PROMPT → Look below for the lines from the one with "D1: diode 1N4148" to the one with "U3 pin GP4: MOSI -> SCK", and copy exactly those lines, both ends included.
+++ RECORDS FOR THIS EXERCISE +++
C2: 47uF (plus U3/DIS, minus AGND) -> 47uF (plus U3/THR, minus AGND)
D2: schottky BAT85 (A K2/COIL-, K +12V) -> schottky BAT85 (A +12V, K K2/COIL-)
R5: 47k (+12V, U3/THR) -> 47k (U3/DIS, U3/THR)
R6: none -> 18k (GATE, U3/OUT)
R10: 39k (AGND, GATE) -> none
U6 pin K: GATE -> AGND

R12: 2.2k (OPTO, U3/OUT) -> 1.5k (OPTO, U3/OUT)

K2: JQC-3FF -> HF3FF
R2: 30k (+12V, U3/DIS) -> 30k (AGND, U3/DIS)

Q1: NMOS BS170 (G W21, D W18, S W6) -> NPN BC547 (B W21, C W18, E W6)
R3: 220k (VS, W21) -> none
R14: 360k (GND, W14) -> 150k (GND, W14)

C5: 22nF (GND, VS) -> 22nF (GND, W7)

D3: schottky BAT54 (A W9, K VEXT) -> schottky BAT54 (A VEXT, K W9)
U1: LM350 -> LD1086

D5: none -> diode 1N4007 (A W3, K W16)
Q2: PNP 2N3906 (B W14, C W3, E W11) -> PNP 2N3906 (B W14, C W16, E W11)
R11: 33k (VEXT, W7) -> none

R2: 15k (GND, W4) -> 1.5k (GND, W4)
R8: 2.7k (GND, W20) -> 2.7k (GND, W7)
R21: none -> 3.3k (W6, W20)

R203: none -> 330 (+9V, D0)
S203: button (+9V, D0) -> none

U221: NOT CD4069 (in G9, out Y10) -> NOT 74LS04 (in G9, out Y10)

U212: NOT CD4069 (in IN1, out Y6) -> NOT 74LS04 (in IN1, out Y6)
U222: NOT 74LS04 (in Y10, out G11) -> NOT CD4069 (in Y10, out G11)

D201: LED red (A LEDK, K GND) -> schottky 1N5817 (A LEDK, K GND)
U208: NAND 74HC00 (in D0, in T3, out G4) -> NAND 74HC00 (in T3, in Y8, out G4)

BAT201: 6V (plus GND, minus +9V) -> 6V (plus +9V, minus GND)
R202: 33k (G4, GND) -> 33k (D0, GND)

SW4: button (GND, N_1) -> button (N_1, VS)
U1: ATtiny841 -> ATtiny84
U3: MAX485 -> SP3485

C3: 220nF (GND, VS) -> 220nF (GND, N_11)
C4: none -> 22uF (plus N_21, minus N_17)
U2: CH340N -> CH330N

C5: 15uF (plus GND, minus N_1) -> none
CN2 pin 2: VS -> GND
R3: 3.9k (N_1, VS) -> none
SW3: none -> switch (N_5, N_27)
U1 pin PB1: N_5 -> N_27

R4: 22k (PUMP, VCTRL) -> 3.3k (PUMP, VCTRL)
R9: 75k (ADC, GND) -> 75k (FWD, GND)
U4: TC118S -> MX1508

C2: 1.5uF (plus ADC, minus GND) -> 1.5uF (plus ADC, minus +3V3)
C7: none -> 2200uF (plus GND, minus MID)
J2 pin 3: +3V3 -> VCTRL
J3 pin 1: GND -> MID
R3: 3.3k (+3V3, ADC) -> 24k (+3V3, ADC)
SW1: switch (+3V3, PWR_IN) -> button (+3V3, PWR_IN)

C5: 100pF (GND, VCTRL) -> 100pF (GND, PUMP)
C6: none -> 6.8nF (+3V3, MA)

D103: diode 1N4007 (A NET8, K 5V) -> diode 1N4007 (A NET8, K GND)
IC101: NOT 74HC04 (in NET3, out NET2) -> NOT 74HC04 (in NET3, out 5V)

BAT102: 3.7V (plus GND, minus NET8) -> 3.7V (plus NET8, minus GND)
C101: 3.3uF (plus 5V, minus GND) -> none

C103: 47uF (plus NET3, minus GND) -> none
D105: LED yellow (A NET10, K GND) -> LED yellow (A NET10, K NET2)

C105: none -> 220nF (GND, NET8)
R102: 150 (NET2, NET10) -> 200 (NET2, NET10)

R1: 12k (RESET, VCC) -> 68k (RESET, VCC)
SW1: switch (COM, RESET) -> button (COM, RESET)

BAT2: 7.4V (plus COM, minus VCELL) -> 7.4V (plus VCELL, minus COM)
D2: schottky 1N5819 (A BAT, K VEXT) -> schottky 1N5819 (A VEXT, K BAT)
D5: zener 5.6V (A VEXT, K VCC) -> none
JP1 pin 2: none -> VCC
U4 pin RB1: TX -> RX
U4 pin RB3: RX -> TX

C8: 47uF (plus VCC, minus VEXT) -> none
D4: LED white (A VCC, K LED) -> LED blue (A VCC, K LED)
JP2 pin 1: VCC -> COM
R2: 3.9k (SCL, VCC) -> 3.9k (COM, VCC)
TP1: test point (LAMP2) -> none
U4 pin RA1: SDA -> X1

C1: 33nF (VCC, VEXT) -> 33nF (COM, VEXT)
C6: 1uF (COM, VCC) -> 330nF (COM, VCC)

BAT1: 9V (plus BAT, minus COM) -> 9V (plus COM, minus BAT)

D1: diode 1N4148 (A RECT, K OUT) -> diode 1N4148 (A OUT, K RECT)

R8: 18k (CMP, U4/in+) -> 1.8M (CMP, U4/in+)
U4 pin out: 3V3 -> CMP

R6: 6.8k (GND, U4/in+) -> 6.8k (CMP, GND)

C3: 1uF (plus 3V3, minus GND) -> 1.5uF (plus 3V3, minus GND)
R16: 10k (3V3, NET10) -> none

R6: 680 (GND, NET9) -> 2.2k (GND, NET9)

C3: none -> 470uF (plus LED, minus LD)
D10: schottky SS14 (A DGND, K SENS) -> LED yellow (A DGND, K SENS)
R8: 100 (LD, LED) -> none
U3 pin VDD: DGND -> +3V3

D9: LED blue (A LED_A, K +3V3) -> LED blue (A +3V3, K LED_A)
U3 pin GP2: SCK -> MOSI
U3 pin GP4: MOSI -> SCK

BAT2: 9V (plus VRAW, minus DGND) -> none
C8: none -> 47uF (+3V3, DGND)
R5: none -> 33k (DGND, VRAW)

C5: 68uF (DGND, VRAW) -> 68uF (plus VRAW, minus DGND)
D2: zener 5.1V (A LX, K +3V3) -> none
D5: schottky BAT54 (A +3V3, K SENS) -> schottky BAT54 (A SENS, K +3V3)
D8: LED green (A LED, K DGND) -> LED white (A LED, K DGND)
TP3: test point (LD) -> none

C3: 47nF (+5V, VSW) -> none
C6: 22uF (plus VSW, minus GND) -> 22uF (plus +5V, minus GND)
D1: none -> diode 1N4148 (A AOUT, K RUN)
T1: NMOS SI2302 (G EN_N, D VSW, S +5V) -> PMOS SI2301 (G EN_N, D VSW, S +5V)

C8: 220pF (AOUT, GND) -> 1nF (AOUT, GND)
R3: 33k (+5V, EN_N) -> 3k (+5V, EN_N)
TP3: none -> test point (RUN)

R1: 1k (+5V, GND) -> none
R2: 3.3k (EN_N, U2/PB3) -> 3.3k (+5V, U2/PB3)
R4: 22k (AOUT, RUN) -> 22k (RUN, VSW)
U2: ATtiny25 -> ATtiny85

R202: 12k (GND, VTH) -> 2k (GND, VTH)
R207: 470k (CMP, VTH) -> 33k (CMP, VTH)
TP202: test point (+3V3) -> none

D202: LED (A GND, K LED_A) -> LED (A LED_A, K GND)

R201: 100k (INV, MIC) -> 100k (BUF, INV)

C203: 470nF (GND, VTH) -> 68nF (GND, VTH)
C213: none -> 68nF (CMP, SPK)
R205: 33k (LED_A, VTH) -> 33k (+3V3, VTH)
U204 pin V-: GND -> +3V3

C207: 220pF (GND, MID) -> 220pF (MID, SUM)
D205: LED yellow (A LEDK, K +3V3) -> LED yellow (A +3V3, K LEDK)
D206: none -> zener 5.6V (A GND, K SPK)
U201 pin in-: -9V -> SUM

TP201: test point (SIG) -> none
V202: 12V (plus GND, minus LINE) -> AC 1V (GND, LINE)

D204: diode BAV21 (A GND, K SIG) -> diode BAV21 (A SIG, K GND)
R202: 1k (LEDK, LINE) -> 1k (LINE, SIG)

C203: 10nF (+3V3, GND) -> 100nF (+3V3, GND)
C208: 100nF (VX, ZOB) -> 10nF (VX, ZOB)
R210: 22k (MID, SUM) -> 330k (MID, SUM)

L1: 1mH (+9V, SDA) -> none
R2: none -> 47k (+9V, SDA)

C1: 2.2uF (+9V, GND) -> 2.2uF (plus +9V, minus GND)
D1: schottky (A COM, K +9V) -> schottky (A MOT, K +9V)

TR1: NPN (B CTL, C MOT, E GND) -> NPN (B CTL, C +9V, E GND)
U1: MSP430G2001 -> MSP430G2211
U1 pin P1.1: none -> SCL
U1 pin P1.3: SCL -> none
+++
RESPONSE TO THIS TASK →
D1: diode 1N4148 (A RECT, K OUT) -> diode 1N4148 (A OUT, K RECT)

R8: 18k (CMP, U4/in+) -> 1.8M (CMP, U4/in+)
U4 pin out: 3V3 -> CMP

R6: 6.8k (GND, U4/in+) -> 6.8k (CMP, GND)

C3: 1uF (plus 3V3, minus GND) -> 1.5uF (plus 3V3, minus GND)
R16: 10k (3V3, NET10) -> none

R6: 680 (GND, NET9) -> 2.2k (GND, NET9)

C3: none -> 470uF (plus LED, minus LD)
D10: schottky SS14 (A DGND, K SENS) -> LED yellow (A DGND, K SENS)
R8: 100 (LD, LED) -> none
U3 pin VDD: DGND -> +3V3

D9: LED blue (A LED_A, K +3V3) -> LED blue (A +3V3, K LED_A)
U3 pin GP2: SCK -> MOSI
U3 pin GP4: MOSI -> SCK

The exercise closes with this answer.